--- BEGIN ---

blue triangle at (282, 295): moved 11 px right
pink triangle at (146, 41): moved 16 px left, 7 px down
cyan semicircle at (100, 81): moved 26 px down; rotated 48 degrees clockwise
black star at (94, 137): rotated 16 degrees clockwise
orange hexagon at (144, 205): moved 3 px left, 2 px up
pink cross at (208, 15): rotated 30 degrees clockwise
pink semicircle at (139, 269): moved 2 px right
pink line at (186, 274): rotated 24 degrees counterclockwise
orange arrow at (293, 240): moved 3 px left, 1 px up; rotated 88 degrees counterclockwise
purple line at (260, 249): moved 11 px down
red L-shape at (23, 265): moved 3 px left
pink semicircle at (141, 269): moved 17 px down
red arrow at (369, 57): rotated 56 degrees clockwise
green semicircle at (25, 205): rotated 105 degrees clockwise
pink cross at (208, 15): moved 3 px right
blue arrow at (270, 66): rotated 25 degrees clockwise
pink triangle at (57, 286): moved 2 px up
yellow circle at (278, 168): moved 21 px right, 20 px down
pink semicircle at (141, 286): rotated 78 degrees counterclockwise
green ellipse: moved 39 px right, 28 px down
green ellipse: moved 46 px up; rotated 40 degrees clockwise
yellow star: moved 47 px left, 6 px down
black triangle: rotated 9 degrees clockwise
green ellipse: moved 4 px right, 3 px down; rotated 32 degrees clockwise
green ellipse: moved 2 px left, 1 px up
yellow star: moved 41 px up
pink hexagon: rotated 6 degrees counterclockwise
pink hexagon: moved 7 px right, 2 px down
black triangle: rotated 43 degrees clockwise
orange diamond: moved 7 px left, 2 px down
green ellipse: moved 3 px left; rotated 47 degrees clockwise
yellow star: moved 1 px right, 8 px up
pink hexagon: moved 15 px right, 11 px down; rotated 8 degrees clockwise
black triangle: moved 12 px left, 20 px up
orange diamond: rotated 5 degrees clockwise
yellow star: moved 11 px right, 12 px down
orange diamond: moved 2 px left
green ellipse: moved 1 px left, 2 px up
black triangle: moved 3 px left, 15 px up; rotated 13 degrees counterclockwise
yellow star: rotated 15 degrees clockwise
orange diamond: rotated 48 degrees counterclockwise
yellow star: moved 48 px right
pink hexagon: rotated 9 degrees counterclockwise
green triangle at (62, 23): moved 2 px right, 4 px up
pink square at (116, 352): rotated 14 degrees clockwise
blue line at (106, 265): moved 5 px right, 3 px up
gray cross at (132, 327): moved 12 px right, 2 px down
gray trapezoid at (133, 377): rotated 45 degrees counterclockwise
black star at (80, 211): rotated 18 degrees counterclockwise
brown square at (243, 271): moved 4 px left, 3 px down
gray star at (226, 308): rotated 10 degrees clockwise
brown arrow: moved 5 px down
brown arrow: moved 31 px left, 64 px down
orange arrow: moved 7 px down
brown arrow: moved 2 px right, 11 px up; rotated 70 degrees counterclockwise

--- END ---

Reproduce the records above word for word, beginning at the first line and stopping after the line that contains "yellow star: moved 41 px up".

blue triangle at (282, 295): moved 11 px right
pink triangle at (146, 41): moved 16 px left, 7 px down
cyan semicircle at (100, 81): moved 26 px down; rotated 48 degrees clockwise
black star at (94, 137): rotated 16 degrees clockwise
orange hexagon at (144, 205): moved 3 px left, 2 px up
pink cross at (208, 15): rotated 30 degrees clockwise
pink semicircle at (139, 269): moved 2 px right
pink line at (186, 274): rotated 24 degrees counterclockwise
orange arrow at (293, 240): moved 3 px left, 1 px up; rotated 88 degrees counterclockwise
purple line at (260, 249): moved 11 px down
red L-shape at (23, 265): moved 3 px left
pink semicircle at (141, 269): moved 17 px down
red arrow at (369, 57): rotated 56 degrees clockwise
green semicircle at (25, 205): rotated 105 degrees clockwise
pink cross at (208, 15): moved 3 px right
blue arrow at (270, 66): rotated 25 degrees clockwise
pink triangle at (57, 286): moved 2 px up
yellow circle at (278, 168): moved 21 px right, 20 px down
pink semicircle at (141, 286): rotated 78 degrees counterclockwise
green ellipse: moved 39 px right, 28 px down
green ellipse: moved 46 px up; rotated 40 degrees clockwise
yellow star: moved 47 px left, 6 px down
black triangle: rotated 9 degrees clockwise
green ellipse: moved 4 px right, 3 px down; rotated 32 degrees clockwise
green ellipse: moved 2 px left, 1 px up
yellow star: moved 41 px up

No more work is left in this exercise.